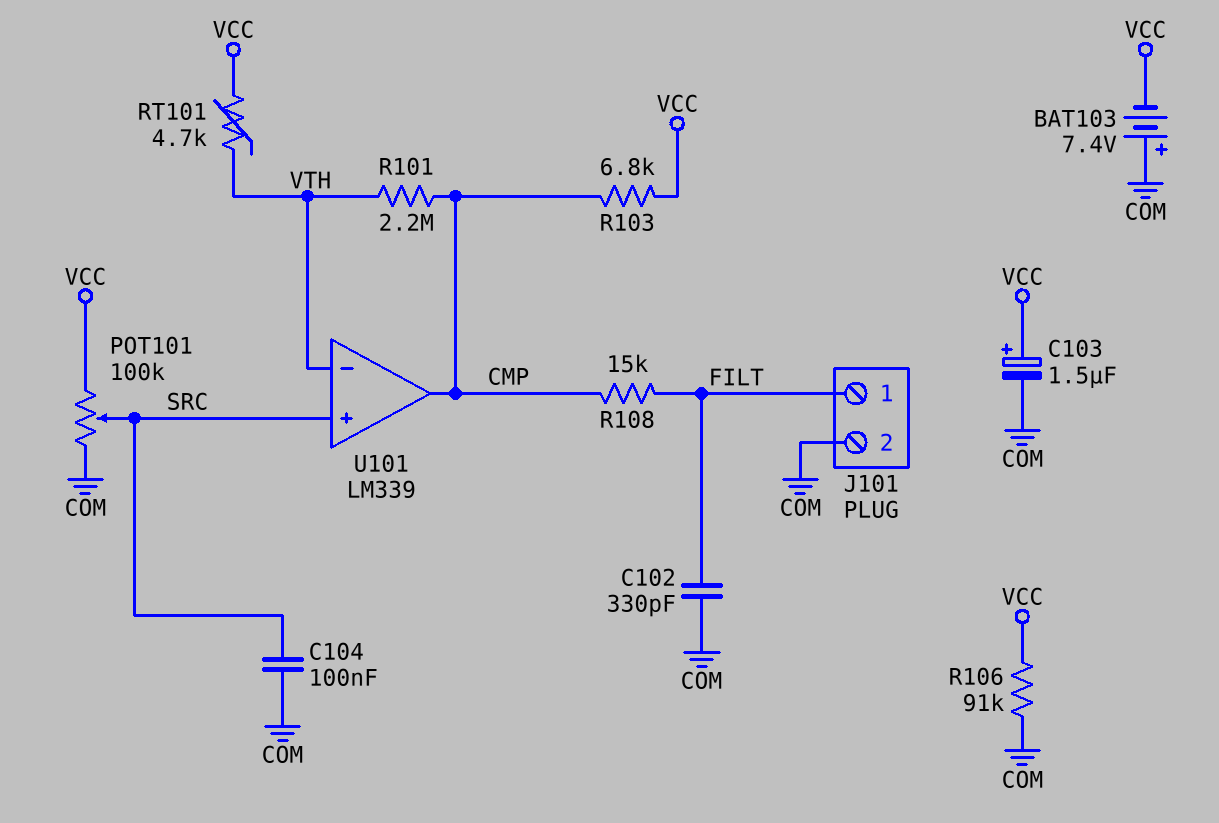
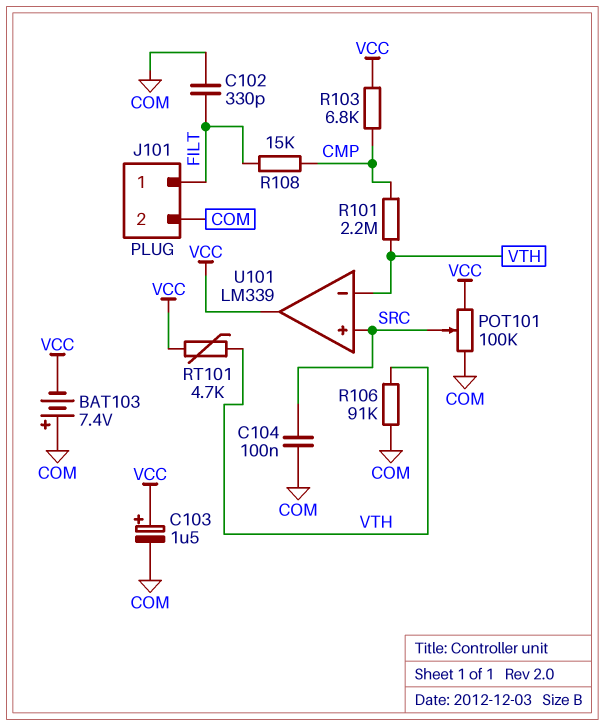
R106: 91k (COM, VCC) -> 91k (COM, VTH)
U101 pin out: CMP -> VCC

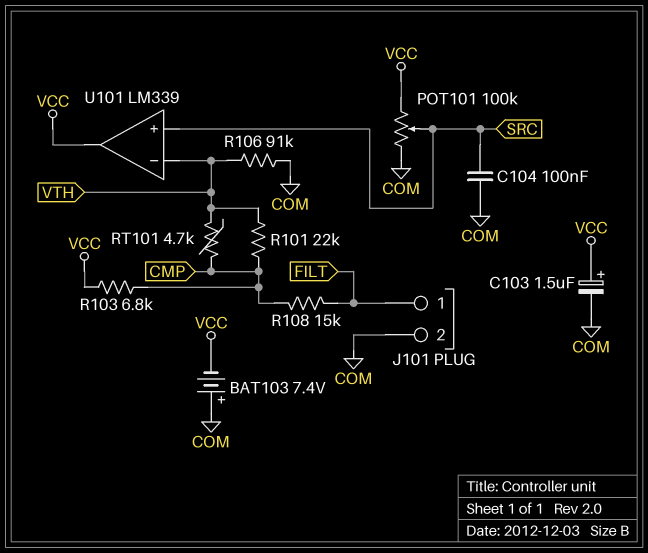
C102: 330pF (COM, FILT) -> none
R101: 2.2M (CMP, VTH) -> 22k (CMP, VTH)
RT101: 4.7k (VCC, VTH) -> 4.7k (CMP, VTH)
◆ ◆ ◆
■ Task description ■
Strip out the pictures and repeat the listing above exactly.

■ Written reply ■
R106: 91k (COM, VCC) -> 91k (COM, VTH)
U101 pin out: CMP -> VCC

C102: 330pF (COM, FILT) -> none
R101: 2.2M (CMP, VTH) -> 22k (CMP, VTH)
RT101: 4.7k (VCC, VTH) -> 4.7k (CMP, VTH)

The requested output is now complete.